Copy out verbatim the lines of the items from the line with "With larger size" up to and including the line with "From the image's perspective, is".
Start of LISTED RECORDS
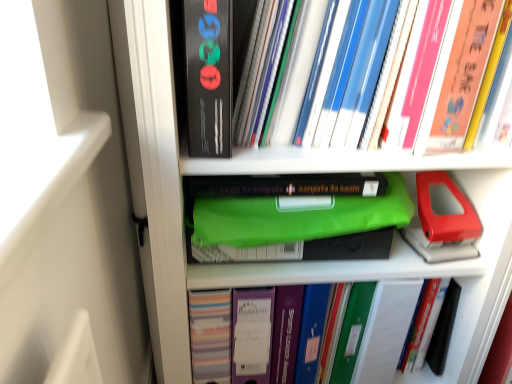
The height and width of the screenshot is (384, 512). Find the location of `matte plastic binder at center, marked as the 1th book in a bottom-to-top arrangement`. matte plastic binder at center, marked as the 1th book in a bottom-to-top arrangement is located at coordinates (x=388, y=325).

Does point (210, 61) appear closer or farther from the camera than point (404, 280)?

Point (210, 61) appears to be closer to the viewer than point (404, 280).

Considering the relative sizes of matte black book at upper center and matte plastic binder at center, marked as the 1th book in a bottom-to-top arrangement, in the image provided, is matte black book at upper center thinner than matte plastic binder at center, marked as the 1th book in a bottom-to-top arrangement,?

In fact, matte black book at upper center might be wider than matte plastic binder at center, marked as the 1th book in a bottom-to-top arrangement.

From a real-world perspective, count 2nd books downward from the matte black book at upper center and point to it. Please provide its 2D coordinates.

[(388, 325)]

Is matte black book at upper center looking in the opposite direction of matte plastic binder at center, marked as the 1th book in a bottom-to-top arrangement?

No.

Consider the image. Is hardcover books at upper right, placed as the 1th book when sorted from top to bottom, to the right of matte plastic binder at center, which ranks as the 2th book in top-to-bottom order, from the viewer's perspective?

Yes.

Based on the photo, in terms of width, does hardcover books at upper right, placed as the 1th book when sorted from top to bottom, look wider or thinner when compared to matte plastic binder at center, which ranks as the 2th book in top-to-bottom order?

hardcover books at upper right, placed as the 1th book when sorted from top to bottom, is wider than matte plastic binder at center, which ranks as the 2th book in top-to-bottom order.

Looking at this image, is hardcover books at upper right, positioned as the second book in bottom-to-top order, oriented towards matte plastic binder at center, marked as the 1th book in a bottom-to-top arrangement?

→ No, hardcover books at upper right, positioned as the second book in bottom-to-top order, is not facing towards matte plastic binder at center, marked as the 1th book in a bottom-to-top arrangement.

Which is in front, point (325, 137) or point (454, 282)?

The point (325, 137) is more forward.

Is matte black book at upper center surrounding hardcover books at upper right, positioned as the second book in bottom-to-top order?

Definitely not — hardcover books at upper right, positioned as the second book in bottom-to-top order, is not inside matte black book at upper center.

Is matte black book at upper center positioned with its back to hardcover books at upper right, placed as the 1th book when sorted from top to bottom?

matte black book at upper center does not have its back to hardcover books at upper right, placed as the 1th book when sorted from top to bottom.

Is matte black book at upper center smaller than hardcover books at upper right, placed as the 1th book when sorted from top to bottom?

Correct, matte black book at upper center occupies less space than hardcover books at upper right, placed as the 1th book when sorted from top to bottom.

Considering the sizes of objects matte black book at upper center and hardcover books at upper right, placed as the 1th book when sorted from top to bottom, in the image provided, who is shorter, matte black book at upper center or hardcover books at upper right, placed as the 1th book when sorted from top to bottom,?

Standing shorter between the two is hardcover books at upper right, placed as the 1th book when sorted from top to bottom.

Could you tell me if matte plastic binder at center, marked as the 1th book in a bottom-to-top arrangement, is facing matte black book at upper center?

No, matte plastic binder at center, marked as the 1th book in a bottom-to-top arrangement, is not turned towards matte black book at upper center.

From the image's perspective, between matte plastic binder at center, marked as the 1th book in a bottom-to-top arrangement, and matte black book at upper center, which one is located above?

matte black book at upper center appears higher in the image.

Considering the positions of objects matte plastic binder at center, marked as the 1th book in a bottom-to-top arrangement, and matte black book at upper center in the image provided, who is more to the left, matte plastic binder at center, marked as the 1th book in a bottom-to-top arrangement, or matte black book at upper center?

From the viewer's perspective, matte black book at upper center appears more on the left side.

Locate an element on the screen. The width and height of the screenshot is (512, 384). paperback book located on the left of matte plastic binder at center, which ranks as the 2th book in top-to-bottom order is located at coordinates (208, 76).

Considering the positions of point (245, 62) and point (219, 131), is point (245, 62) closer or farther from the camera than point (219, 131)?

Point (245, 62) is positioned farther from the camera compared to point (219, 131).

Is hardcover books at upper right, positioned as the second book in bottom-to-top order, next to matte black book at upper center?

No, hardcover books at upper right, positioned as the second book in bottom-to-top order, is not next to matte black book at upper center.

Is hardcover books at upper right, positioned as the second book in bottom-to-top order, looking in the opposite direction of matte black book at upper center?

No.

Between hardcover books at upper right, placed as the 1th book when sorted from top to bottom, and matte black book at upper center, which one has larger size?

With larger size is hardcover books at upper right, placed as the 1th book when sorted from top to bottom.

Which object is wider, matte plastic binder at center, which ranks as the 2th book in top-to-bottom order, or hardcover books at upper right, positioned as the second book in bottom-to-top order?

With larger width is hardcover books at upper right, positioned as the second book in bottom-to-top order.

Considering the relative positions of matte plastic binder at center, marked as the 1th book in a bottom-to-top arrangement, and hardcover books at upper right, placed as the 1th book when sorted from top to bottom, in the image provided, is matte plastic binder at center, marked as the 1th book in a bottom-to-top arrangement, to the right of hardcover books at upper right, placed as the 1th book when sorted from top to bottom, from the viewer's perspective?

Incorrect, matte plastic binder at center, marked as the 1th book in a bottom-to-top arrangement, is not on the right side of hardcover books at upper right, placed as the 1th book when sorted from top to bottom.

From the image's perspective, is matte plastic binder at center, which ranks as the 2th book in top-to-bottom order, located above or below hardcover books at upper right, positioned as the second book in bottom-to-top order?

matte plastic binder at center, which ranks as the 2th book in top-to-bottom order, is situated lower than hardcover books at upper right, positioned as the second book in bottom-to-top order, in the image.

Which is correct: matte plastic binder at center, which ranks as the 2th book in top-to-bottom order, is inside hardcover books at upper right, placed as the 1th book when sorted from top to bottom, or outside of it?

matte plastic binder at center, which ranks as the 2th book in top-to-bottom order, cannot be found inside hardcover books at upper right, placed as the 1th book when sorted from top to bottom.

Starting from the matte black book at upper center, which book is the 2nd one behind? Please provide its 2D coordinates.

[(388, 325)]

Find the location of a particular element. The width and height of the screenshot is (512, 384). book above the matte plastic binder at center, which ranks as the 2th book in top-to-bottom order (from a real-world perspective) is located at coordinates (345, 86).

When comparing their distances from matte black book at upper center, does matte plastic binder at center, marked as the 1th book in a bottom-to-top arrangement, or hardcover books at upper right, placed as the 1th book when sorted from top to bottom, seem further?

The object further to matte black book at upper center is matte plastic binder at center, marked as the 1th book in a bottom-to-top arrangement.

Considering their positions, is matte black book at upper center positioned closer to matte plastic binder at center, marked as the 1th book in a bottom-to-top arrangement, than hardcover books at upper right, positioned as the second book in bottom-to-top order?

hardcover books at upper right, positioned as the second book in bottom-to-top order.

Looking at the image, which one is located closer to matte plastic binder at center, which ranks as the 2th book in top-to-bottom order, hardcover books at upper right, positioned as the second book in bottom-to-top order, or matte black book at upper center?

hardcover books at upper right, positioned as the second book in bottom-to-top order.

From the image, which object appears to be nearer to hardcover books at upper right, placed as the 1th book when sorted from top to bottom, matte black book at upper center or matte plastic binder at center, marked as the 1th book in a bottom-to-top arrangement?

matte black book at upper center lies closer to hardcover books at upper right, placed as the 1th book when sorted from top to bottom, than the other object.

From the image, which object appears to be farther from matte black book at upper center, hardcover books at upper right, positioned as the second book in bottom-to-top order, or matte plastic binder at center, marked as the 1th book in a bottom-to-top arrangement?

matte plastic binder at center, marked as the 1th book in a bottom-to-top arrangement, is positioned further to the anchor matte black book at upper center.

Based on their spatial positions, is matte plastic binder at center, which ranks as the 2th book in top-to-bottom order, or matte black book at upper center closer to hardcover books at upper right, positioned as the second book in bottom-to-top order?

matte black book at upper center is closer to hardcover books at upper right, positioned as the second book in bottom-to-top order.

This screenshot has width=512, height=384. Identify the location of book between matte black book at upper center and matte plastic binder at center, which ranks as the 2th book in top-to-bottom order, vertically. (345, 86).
End of LISTED RECORDS
* **TASK SOLUTION**
With larger size is hardcover books at upper right, placed as the 1th book when sorted from top to bottom.

Which object is wider, matte plastic binder at center, which ranks as the 2th book in top-to-bottom order, or hardcover books at upper right, positioned as the second book in bottom-to-top order?

With larger width is hardcover books at upper right, positioned as the second book in bottom-to-top order.

Considering the relative positions of matte plastic binder at center, marked as the 1th book in a bottom-to-top arrangement, and hardcover books at upper right, placed as the 1th book when sorted from top to bottom, in the image provided, is matte plastic binder at center, marked as the 1th book in a bottom-to-top arrangement, to the right of hardcover books at upper right, placed as the 1th book when sorted from top to bottom, from the viewer's perspective?

Incorrect, matte plastic binder at center, marked as the 1th book in a bottom-to-top arrangement, is not on the right side of hardcover books at upper right, placed as the 1th book when sorted from top to bottom.

From the image's perspective, is matte plastic binder at center, which ranks as the 2th book in top-to-bottom order, located above or below hardcover books at upper right, positioned as the second book in bottom-to-top order?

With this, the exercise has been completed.